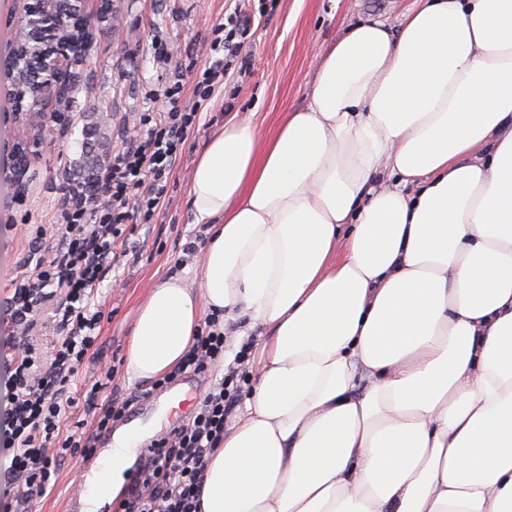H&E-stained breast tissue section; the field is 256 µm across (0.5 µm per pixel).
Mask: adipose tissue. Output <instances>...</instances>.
I'll list each match as a JSON object with an SVG mask.
<instances>
[{"mask_svg":"<svg viewBox=\"0 0 512 512\" xmlns=\"http://www.w3.org/2000/svg\"><path fill=\"white\" fill-rule=\"evenodd\" d=\"M188 195L197 285L157 280L126 374L177 366L204 310L260 329L201 512H512V0L350 27L273 134L225 121Z\"/></svg>","mask_w":512,"mask_h":512,"instance_id":"obj_1","label":"adipose tissue"}]
</instances>
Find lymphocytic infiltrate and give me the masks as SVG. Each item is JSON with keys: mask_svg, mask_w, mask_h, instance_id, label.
Returning a JSON list of instances; mask_svg holds the SVG:
<instances>
[{"mask_svg": "<svg viewBox=\"0 0 512 512\" xmlns=\"http://www.w3.org/2000/svg\"><path fill=\"white\" fill-rule=\"evenodd\" d=\"M236 34L218 24L192 82L174 72L153 95L160 111L135 114L121 148L97 176L100 204L89 206L87 194L70 186L58 209V233L39 230L31 238L27 274L12 283L5 301L18 348L12 358L10 408L0 420V447L12 456L6 479L9 500L0 512H34L51 487L57 458L95 454L93 437L67 425L75 409L92 410L97 430L103 431L129 406L125 400L100 399L112 384V369L90 385L81 379L104 318L98 290L131 237L156 222L185 142L201 123L203 106L223 85L230 60L241 54ZM40 328L51 329L55 337L50 351L33 340ZM251 350L250 343H243L233 360H226L224 317L218 312L206 317L183 361L154 385L163 387L187 372L208 373L221 362L226 372L187 421L151 442L139 479L120 498L118 512H201L207 462L224 443V427L243 393Z\"/></svg>", "mask_w": 512, "mask_h": 512, "instance_id": "1", "label": "lymphocytic infiltrate"}]
</instances>
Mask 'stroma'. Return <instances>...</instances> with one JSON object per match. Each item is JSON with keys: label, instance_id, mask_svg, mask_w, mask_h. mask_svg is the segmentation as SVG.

* * * *

• **Work to be completed**
Every line from the one containing "Mask: adipose tissue." through the end of the data must be repeated exactly, and no other line.

• **Complete answer**
Mask: adipose tissue. Output <instances>...</instances>.
I'll list each match as a JSON object with an SVG mask.
<instances>
[{"mask_svg":"<svg viewBox=\"0 0 512 512\" xmlns=\"http://www.w3.org/2000/svg\"><path fill=\"white\" fill-rule=\"evenodd\" d=\"M188 195L197 285L157 280L126 374L177 366L204 310L260 329L201 512H512V0L350 27L273 134L225 121Z\"/></svg>","mask_w":512,"mask_h":512,"instance_id":"obj_1","label":"adipose tissue"}]
</instances>
Find lymphocytic infiltrate and give me the masks as SVG. Each item is JSON with keys: mask_svg, mask_w, mask_h, instance_id, label.
Returning a JSON list of instances; mask_svg holds the SVG:
<instances>
[{"mask_svg": "<svg viewBox=\"0 0 512 512\" xmlns=\"http://www.w3.org/2000/svg\"><path fill=\"white\" fill-rule=\"evenodd\" d=\"M236 34L218 24L192 82L174 72L153 95L160 111L135 114L121 148L97 176L100 204L89 206L87 194L70 186L58 209V233L39 230L31 238L27 274L12 283L5 301L18 348L12 358L10 408L0 420V447L12 456L6 479L9 500L0 512H34L51 487L57 458L95 454L93 437L67 425L75 409L92 410L97 430L103 431L129 406L125 400L100 399L112 384V369L90 385L81 379L104 318L98 290L131 237L156 222L185 142L201 123L203 106L223 85L230 60L241 54ZM40 328L51 329L55 337L50 351L33 340ZM251 350L250 343H243L233 360H226L224 317L218 312L206 317L183 361L154 385L163 387L187 372L208 373L221 362L226 372L187 421L151 442L139 479L120 498L118 512H201L207 462L224 443V427L243 393Z\"/></svg>", "mask_w": 512, "mask_h": 512, "instance_id": "1", "label": "lymphocytic infiltrate"}]
</instances>
Mask 'stroma'. Return <instances>...</instances> with one JSON object per match. Each item is JSON with keys: label, instance_id, mask_svg, mask_w, mask_h. mask_svg is the segmentation as SVG.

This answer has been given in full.